• Available data
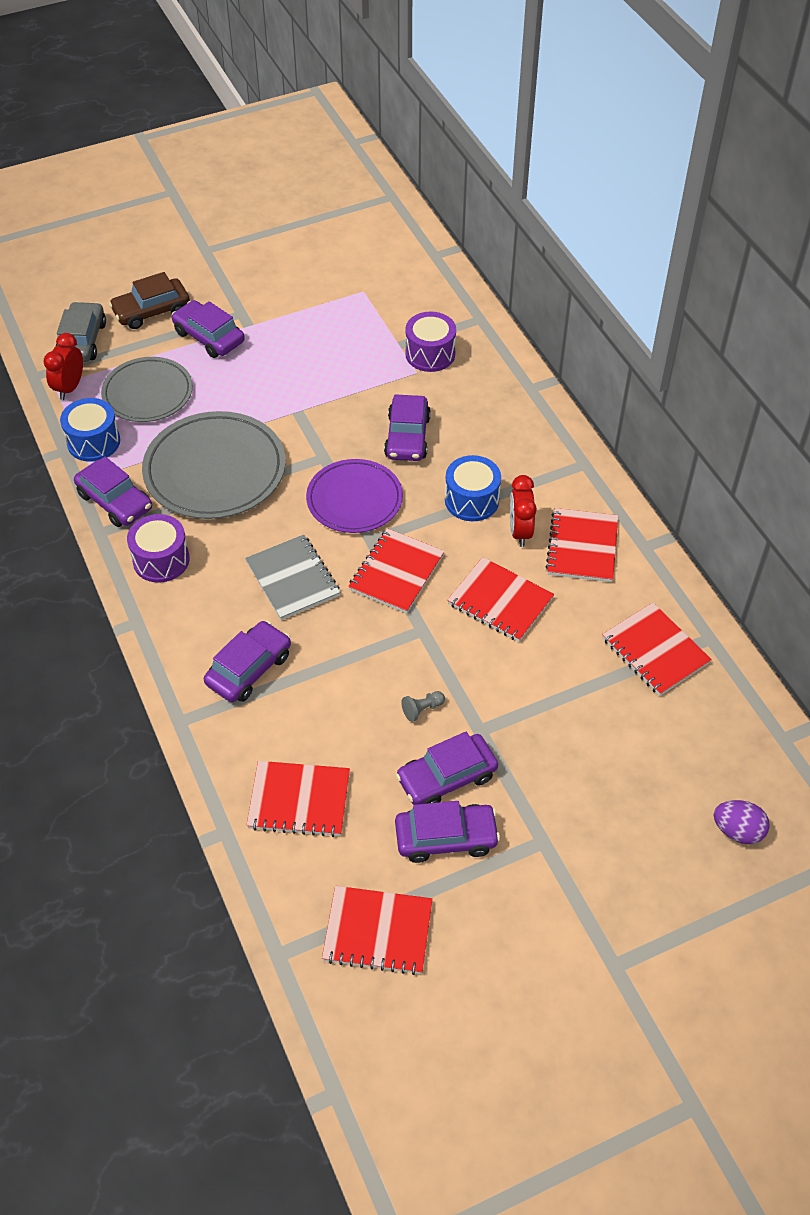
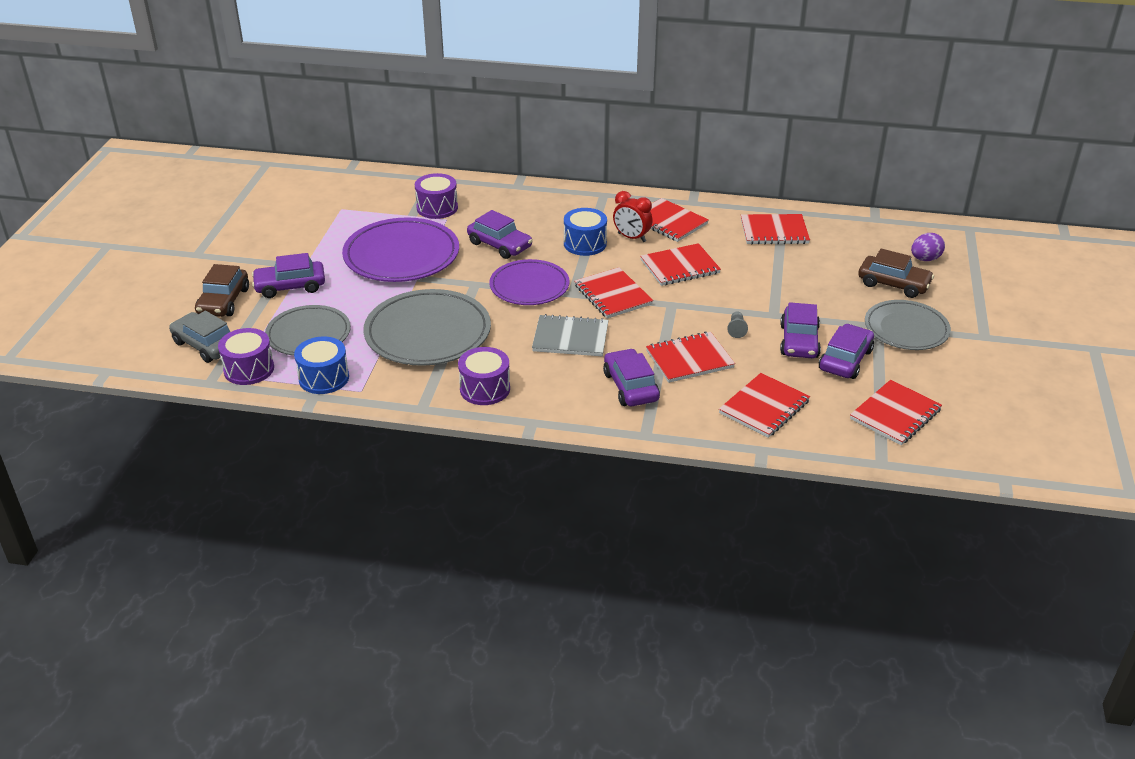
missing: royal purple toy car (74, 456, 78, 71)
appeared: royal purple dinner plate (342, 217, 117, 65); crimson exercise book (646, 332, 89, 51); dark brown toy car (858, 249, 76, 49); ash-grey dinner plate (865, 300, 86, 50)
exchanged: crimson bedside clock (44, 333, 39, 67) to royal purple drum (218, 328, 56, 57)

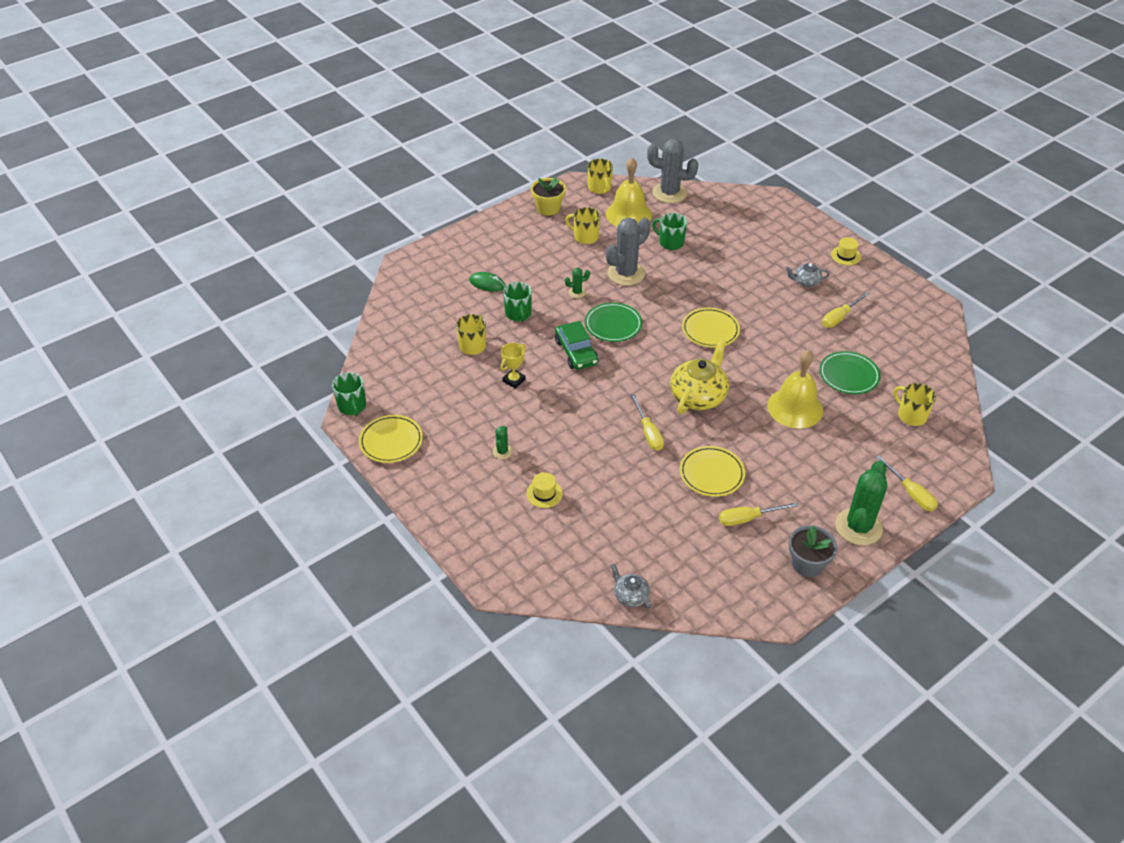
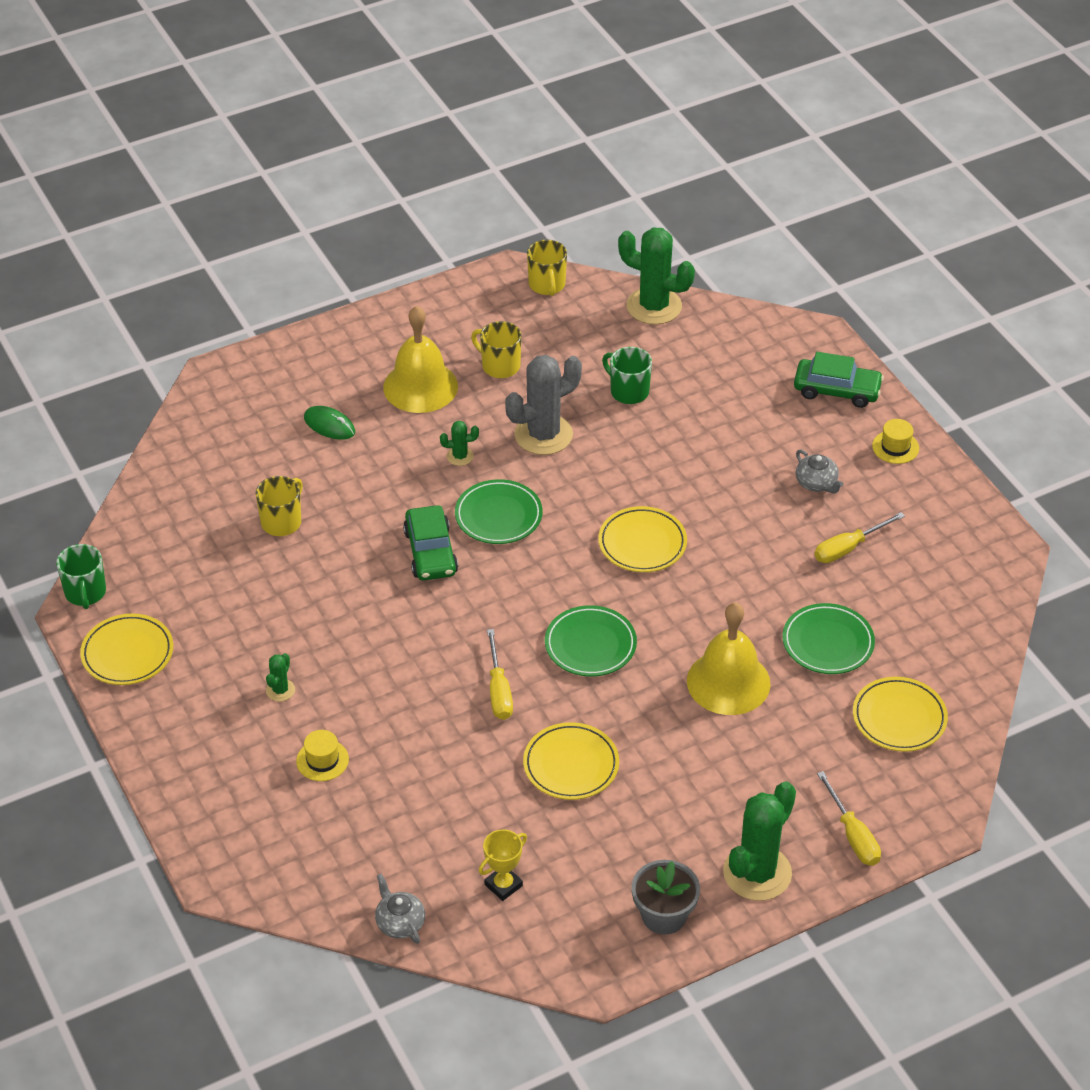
missing: green mug (503, 282, 29, 40); bright yellow plant pot (531, 177, 35, 39); bright yellow flat screwdriver (719, 502, 79, 24)
appeared: green toy car (794, 352, 90, 56)
relocated: bright yellow school bell (606, 158, 46, 69) to (383, 306, 75, 107); bright yellow prize cup (500, 343, 26, 46) to (479, 829, 48, 72)
exchanged: bright yellow china teapot (670, 339, 59, 75) to green dinner plate (545, 605, 92, 71); bright yellow mug (894, 383, 42, 43) to bright yellow dinner plate (853, 677, 95, 75)
colour: ash-grey prickly plant (647, 139, 51, 64) to green prickly plant (618, 227, 77, 98)
spun: ash-grey china teapot (785, 263, 45, 24) = (796, 449, 48, 44) 135 degrees counterclockwise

• Exercise
Transcribe the listing exactly; skip the pictures.

• Answer to this exercise
missing: royal purple toy car (74, 456, 78, 71)
appeared: royal purple dinner plate (342, 217, 117, 65); crimson exercise book (646, 332, 89, 51); dark brown toy car (858, 249, 76, 49); ash-grey dinner plate (865, 300, 86, 50)
exchanged: crimson bedside clock (44, 333, 39, 67) to royal purple drum (218, 328, 56, 57)

missing: green mug (503, 282, 29, 40); bright yellow plant pot (531, 177, 35, 39); bright yellow flat screwdriver (719, 502, 79, 24)
appeared: green toy car (794, 352, 90, 56)
relocated: bright yellow school bell (606, 158, 46, 69) to (383, 306, 75, 107); bright yellow prize cup (500, 343, 26, 46) to (479, 829, 48, 72)
exchanged: bright yellow china teapot (670, 339, 59, 75) to green dinner plate (545, 605, 92, 71); bright yellow mug (894, 383, 42, 43) to bright yellow dinner plate (853, 677, 95, 75)
colour: ash-grey prickly plant (647, 139, 51, 64) to green prickly plant (618, 227, 77, 98)
spun: ash-grey china teapot (785, 263, 45, 24) = (796, 449, 48, 44) 135 degrees counterclockwise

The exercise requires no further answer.